TASK DETAILS: Beginning with the line that contains "BT101: 4.5V (plus", repeat each line exactly through the end of the listing below. Pictures stay out.

DATA TO PROCESS:
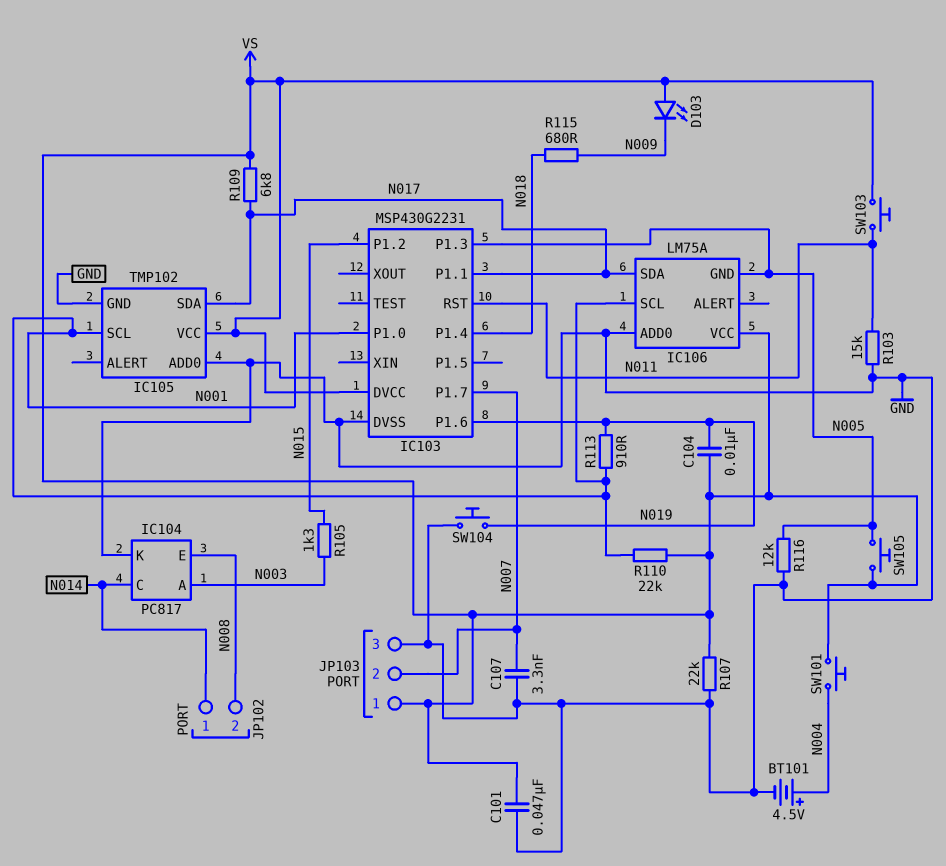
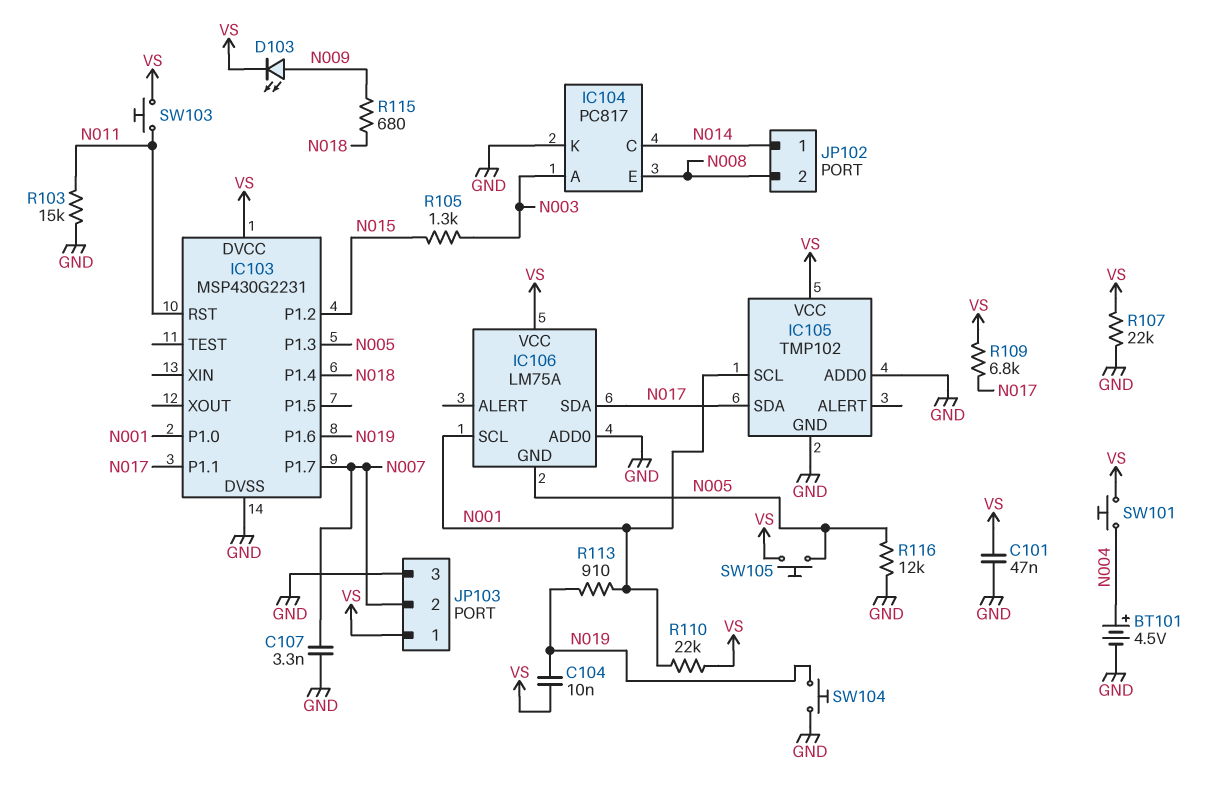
D103: LED (A VS, K N009) -> LED (A N009, K VS)

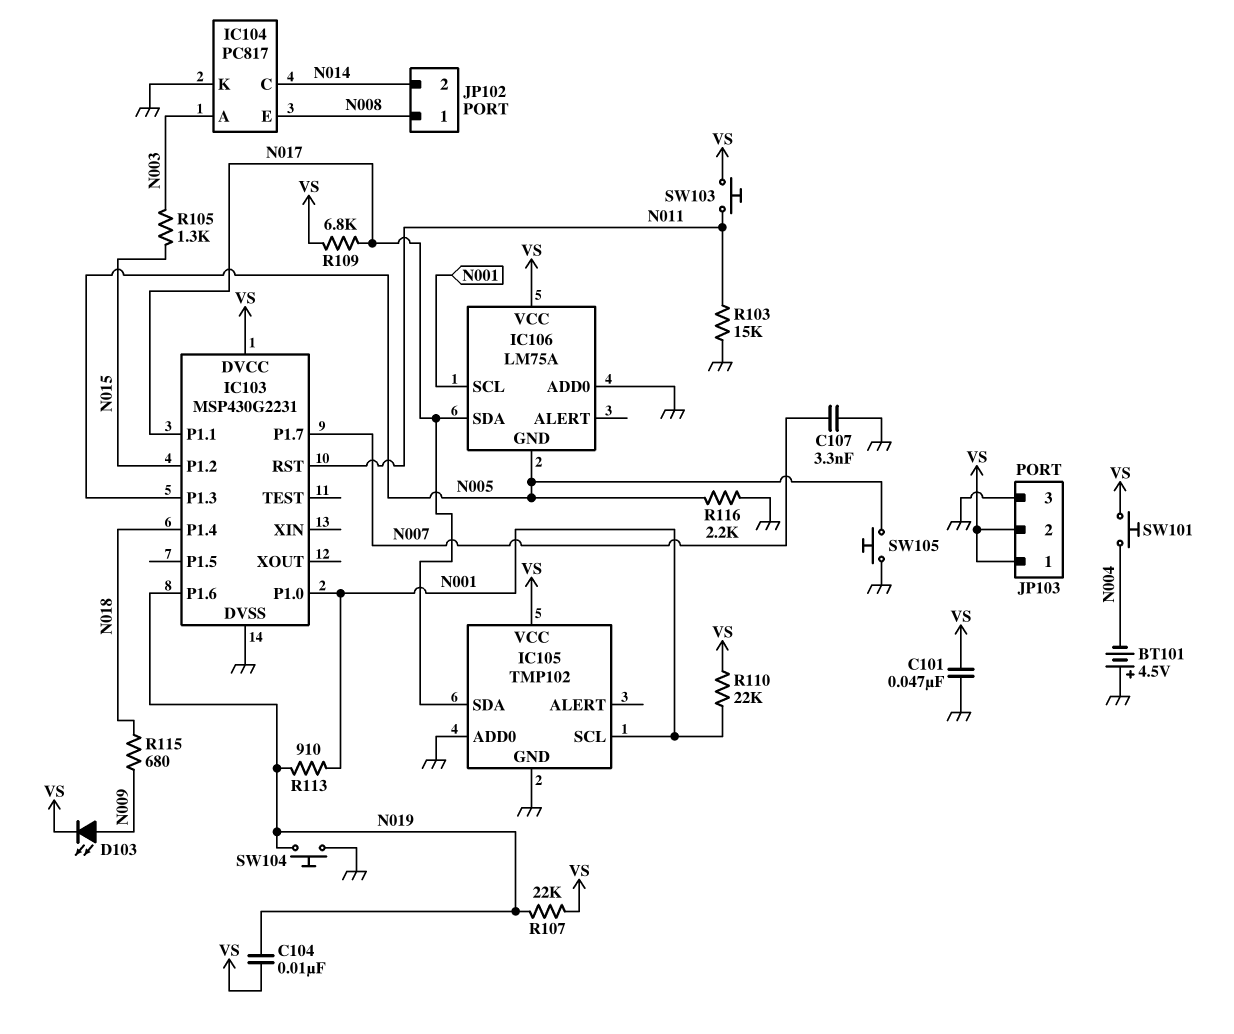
BT101: 4.5V (plus N004, minus GND) -> 4.5V (plus GND, minus N004)
JP102 pin 1: N014 -> N008
JP102 pin 2: N008 -> N014
JP103 pin 2: N007 -> VS
R107: 22k (GND, VS) -> 22k (N019, VS)
R116: 12k (GND, N005) -> 2.2k (GND, N005)
SW105: button (N005, VS) -> button (GND, N005)

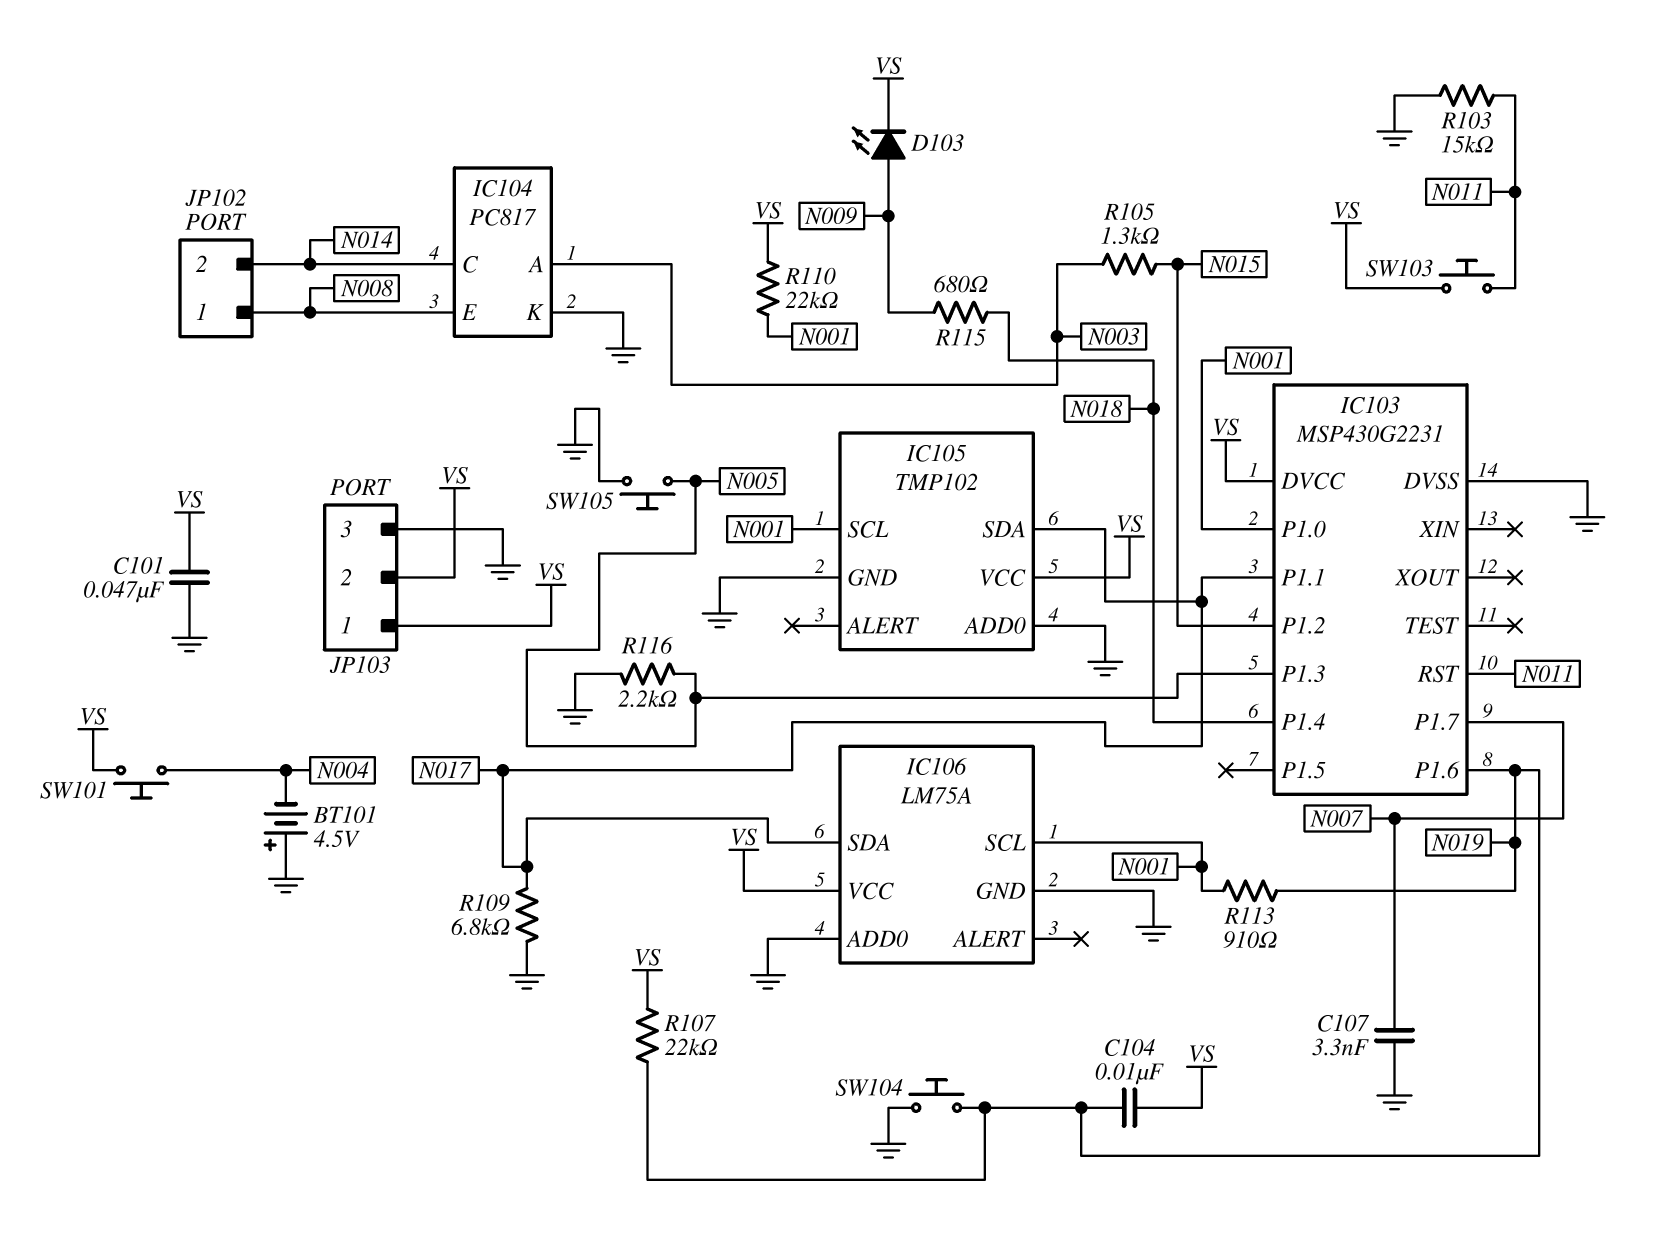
IC106 pin GND: N005 -> GND
R109: 6.8k (N017, VS) -> 6.8k (GND, N017)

EXERCISE OUTPUT:
BT101: 4.5V (plus N004, minus GND) -> 4.5V (plus GND, minus N004)
JP102 pin 1: N014 -> N008
JP102 pin 2: N008 -> N014
JP103 pin 2: N007 -> VS
R107: 22k (GND, VS) -> 22k (N019, VS)
R116: 12k (GND, N005) -> 2.2k (GND, N005)
SW105: button (N005, VS) -> button (GND, N005)

IC106 pin GND: N005 -> GND
R109: 6.8k (N017, VS) -> 6.8k (GND, N017)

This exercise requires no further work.